**Problem description:** All lines holding the word "none" are to be copied from the records beneath.

Modification records:

- - -

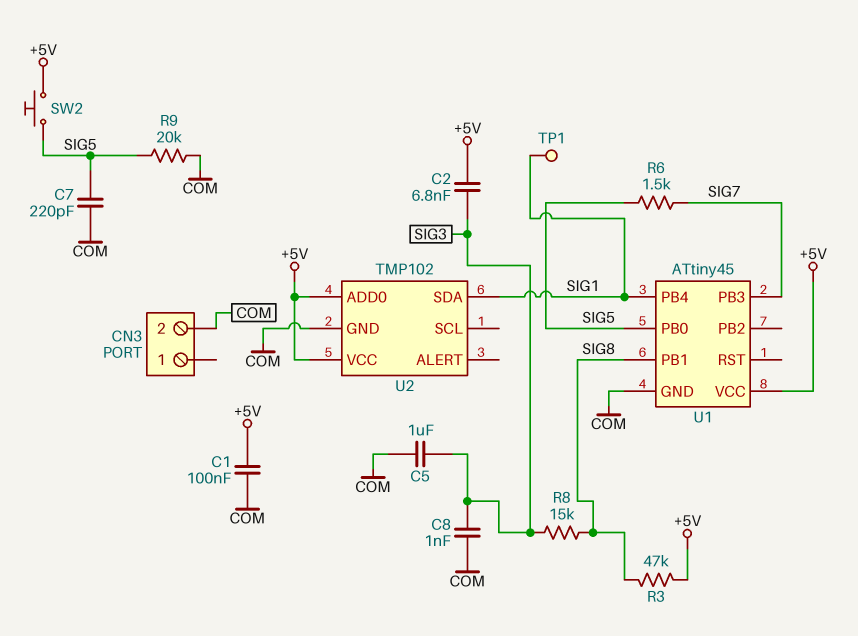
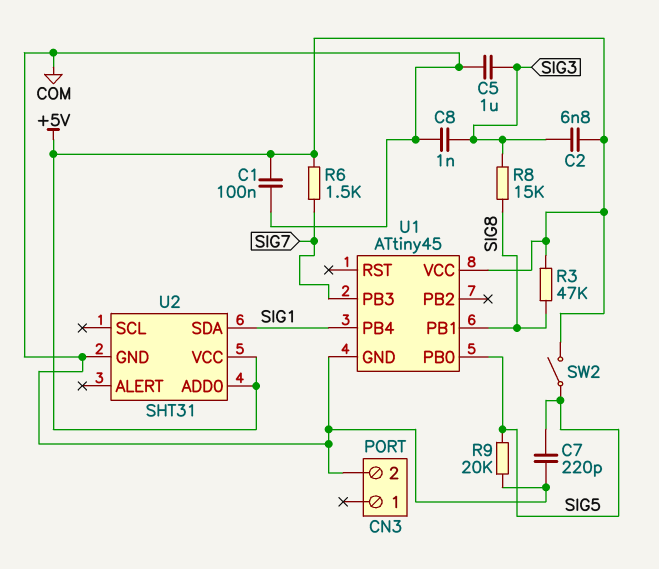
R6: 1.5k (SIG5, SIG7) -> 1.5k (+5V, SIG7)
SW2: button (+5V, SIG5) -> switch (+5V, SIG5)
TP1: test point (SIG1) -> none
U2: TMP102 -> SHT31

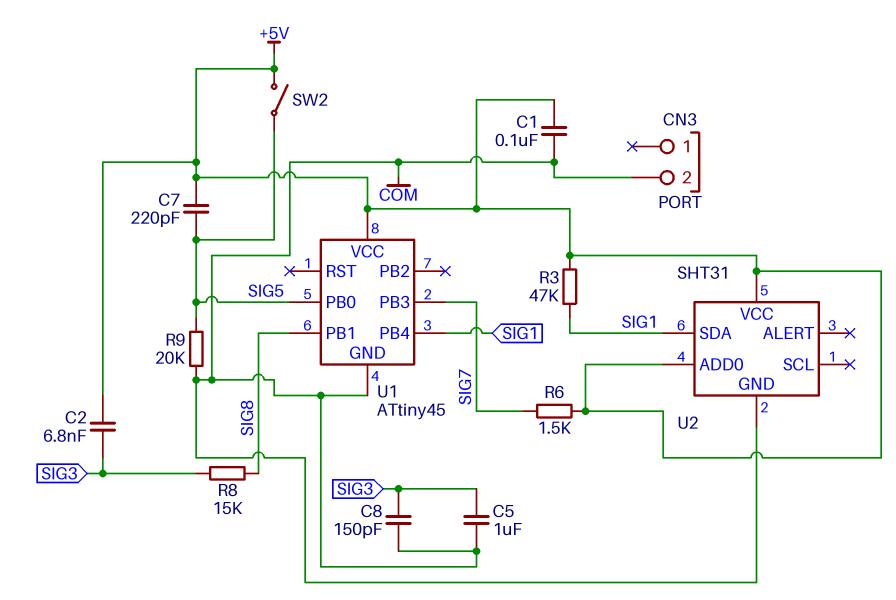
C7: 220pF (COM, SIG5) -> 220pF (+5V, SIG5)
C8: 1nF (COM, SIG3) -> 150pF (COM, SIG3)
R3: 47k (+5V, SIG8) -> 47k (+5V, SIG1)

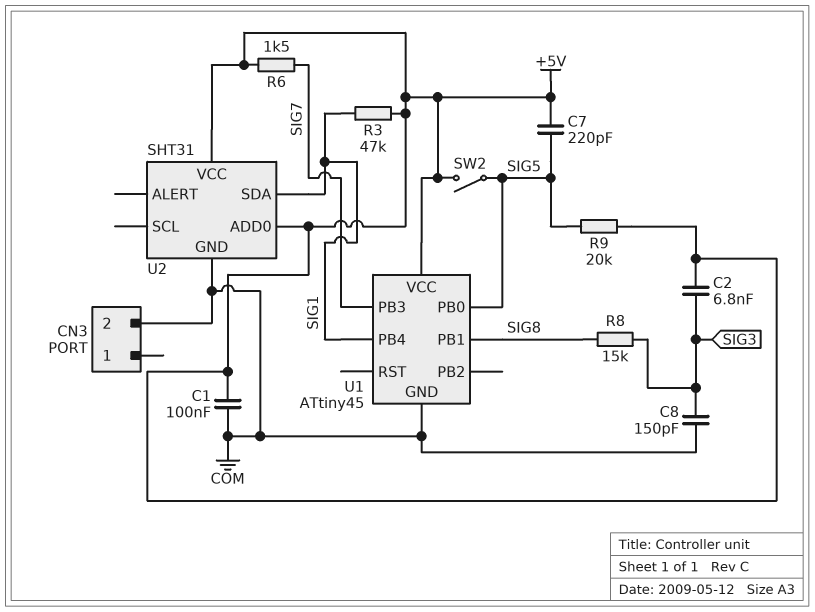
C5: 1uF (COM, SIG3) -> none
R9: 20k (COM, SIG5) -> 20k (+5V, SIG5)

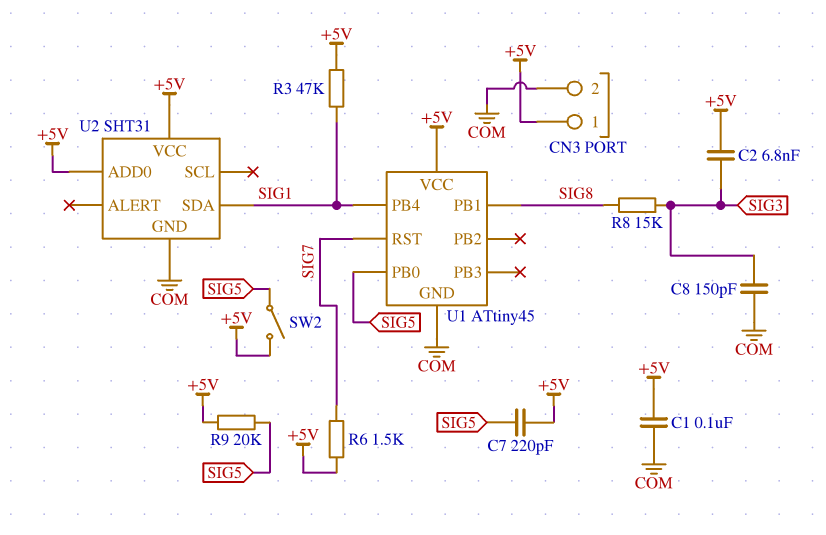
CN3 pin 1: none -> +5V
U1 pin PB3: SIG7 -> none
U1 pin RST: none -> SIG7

- - -

**Exercise output:**
TP1: test point (SIG1) -> none
C5: 1uF (COM, SIG3) -> none
CN3 pin 1: none -> +5V
U1 pin PB3: SIG7 -> none
U1 pin RST: none -> SIG7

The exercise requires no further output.